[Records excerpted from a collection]
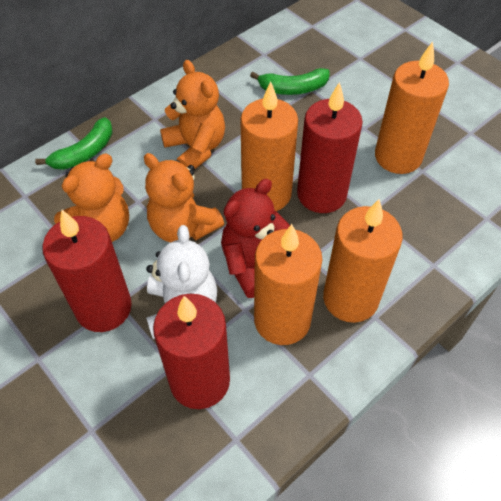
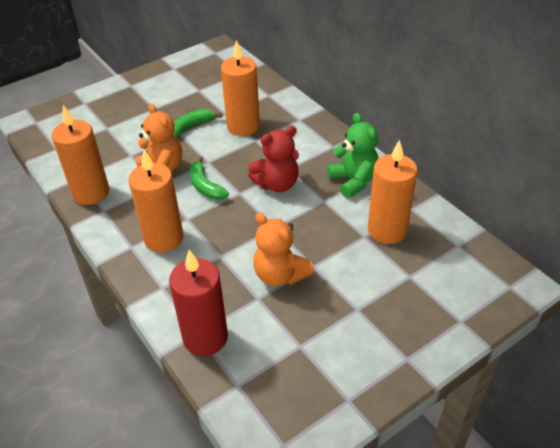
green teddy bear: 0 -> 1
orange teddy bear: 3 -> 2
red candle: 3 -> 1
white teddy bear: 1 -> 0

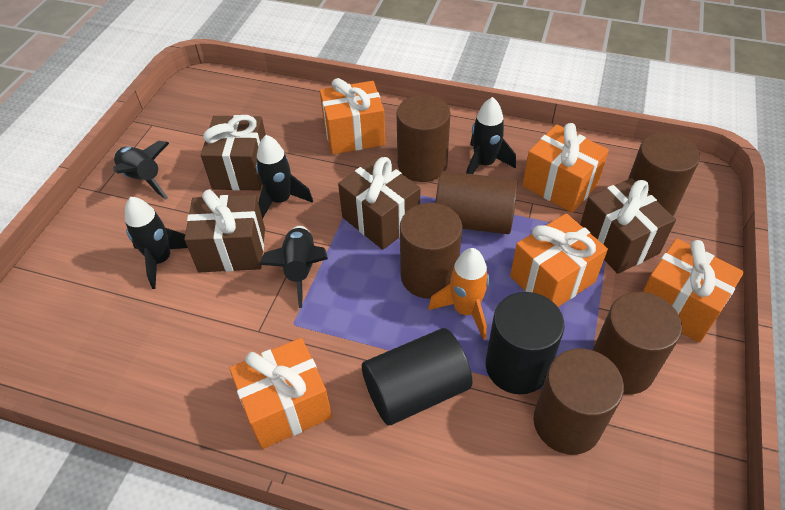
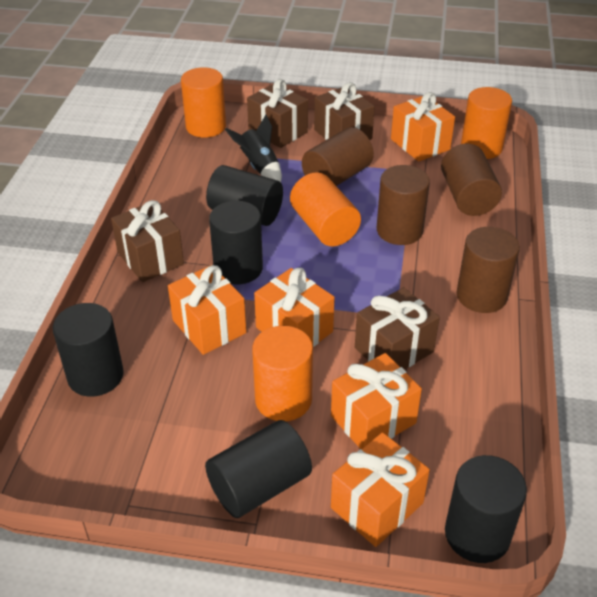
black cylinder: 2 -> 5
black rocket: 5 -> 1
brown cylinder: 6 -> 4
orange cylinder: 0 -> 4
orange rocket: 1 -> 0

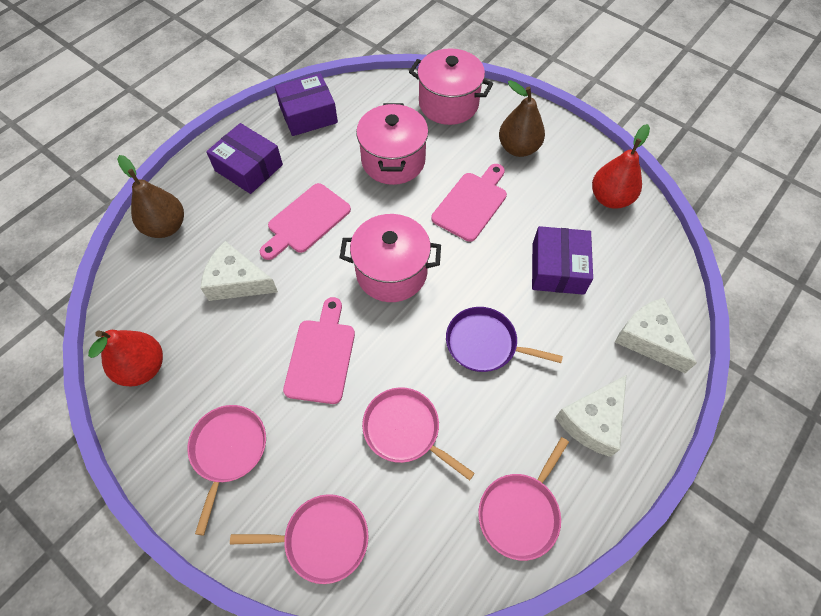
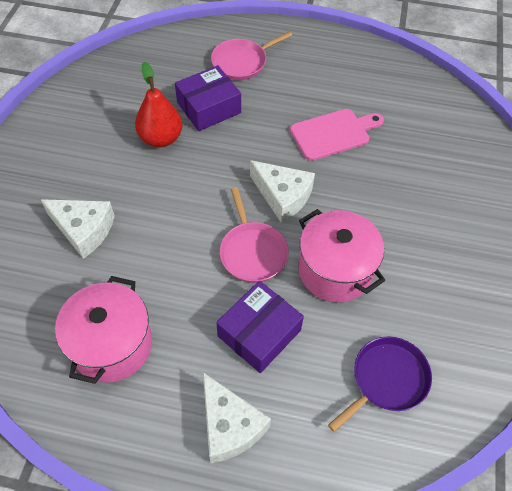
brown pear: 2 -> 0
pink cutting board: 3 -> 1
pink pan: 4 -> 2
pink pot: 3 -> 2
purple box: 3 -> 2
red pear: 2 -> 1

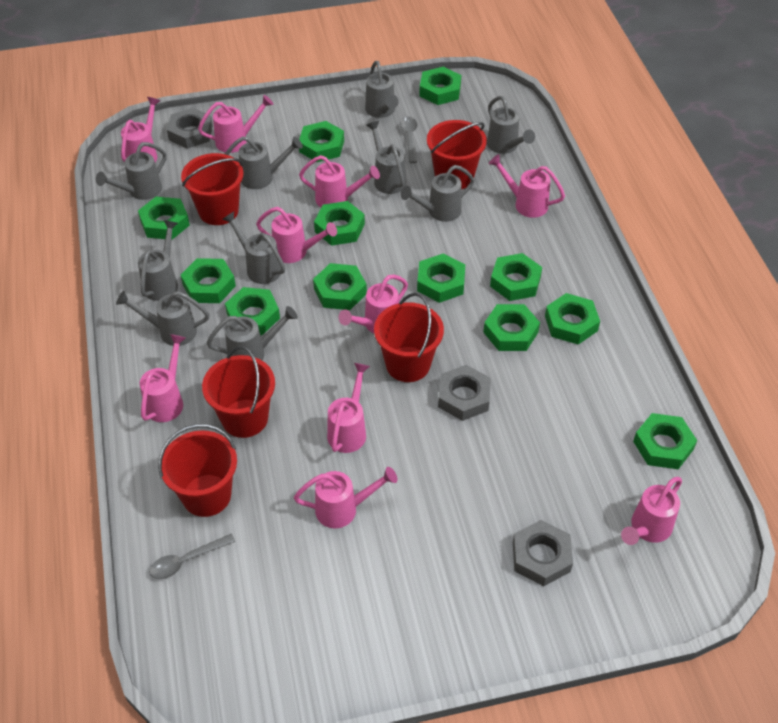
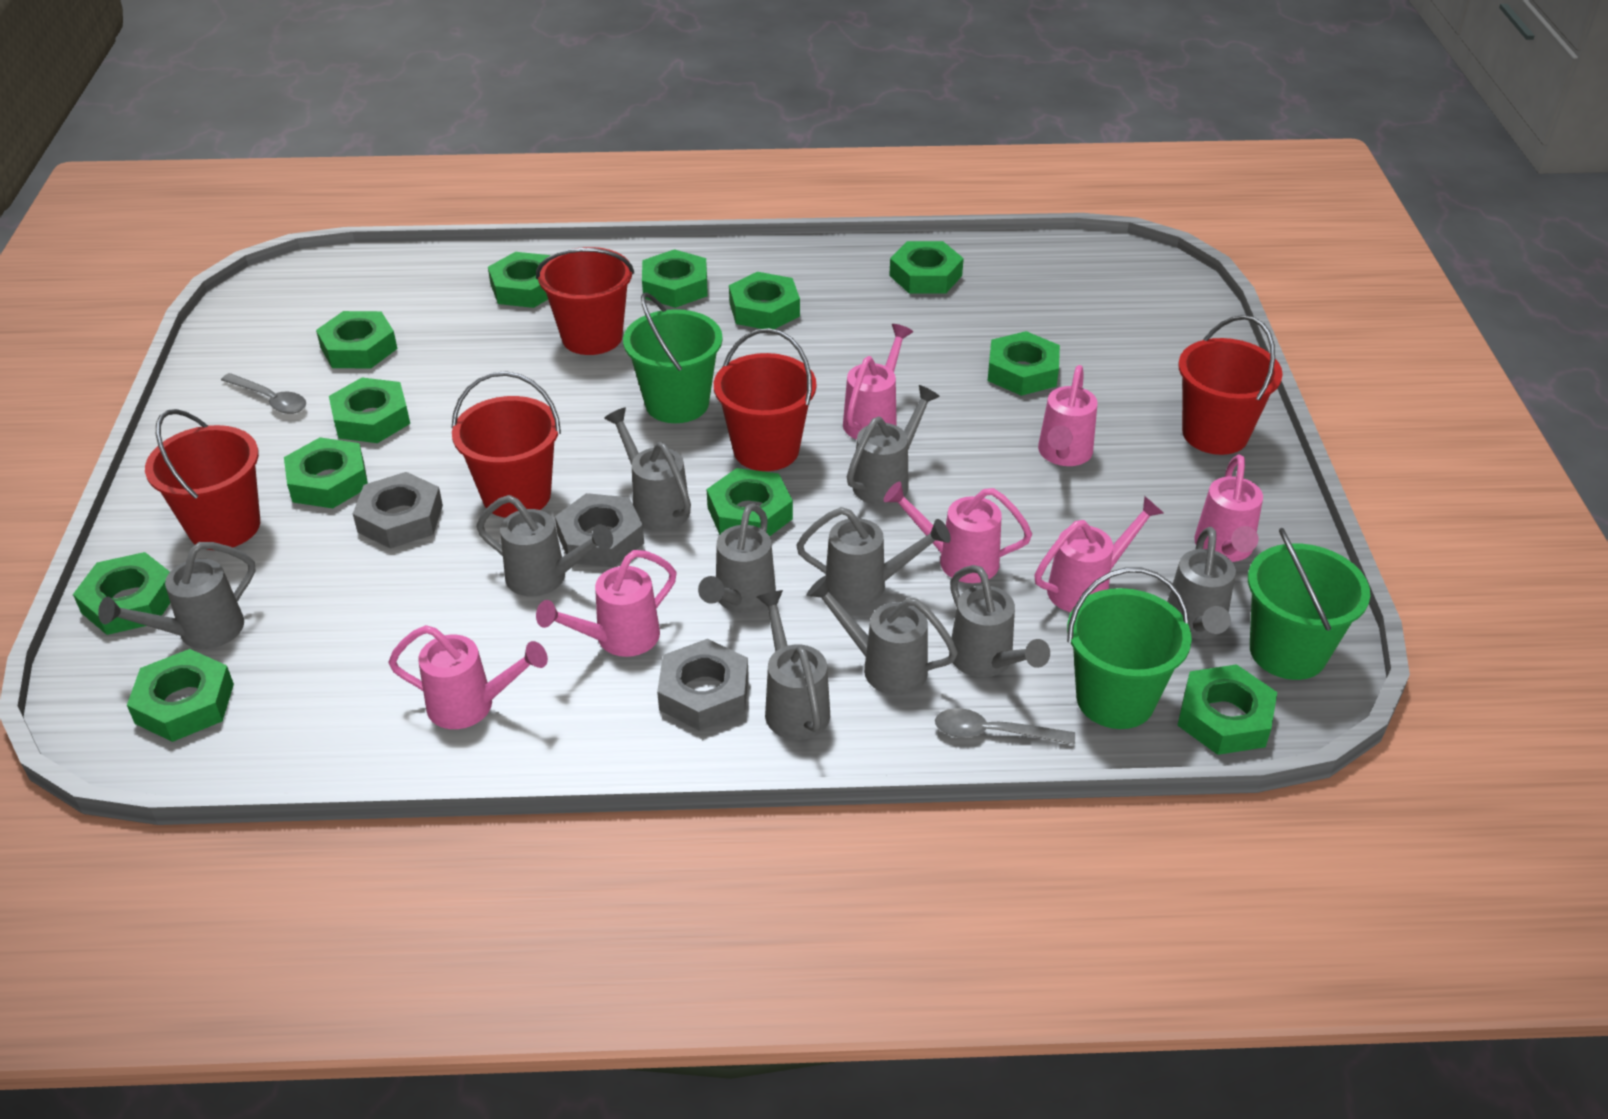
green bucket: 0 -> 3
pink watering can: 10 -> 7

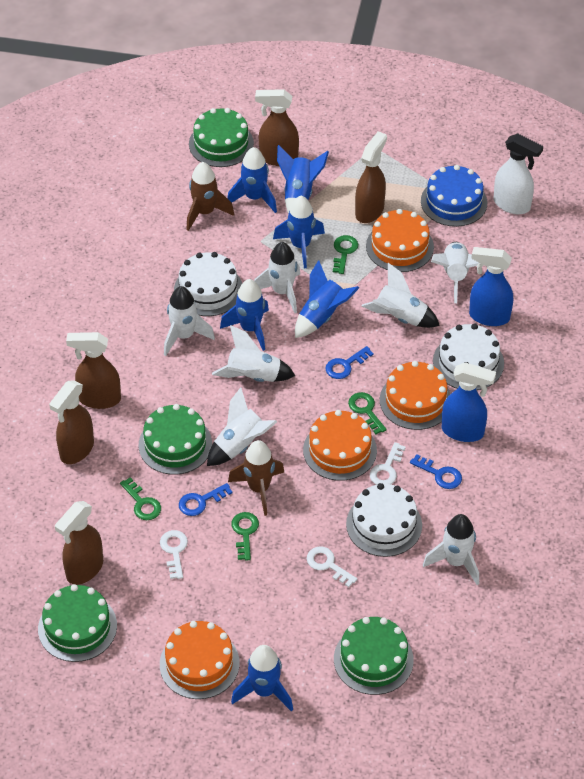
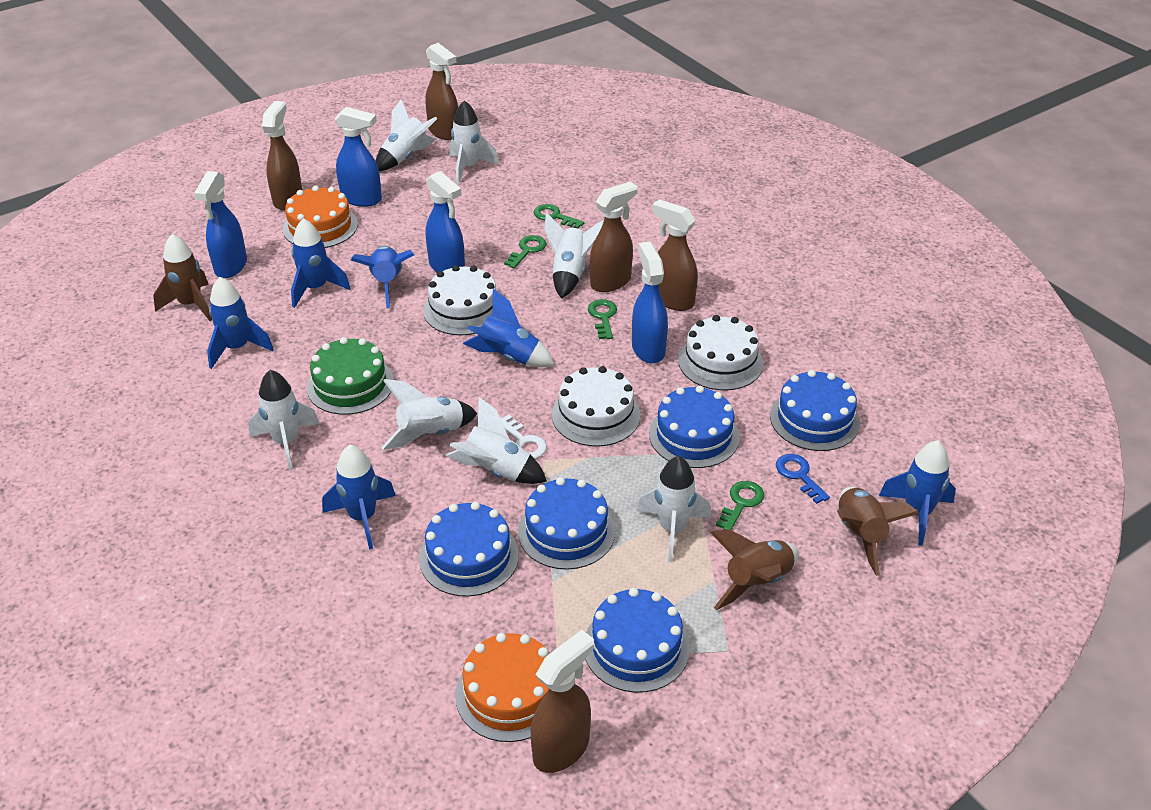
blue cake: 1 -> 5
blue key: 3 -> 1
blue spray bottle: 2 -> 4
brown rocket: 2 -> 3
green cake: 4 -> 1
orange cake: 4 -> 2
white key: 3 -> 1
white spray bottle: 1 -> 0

§ **Problem details**
Reproduce every entry exactly, but omit each picture.

§ **Answer for the task**
green teddy bear: 0 -> 1
orange teddy bear: 3 -> 2
red candle: 3 -> 1
white teddy bear: 1 -> 0

black cylinder: 2 -> 5
black rocket: 5 -> 1
brown cylinder: 6 -> 4
orange cylinder: 0 -> 4
orange rocket: 1 -> 0

brown pear: 2 -> 0
pink cutting board: 3 -> 1
pink pan: 4 -> 2
pink pot: 3 -> 2
purple box: 3 -> 2
red pear: 2 -> 1

green bucket: 0 -> 3
pink watering can: 10 -> 7

blue cake: 1 -> 5
blue key: 3 -> 1
blue spray bottle: 2 -> 4
brown rocket: 2 -> 3
green cake: 4 -> 1
orange cake: 4 -> 2
white key: 3 -> 1
white spray bottle: 1 -> 0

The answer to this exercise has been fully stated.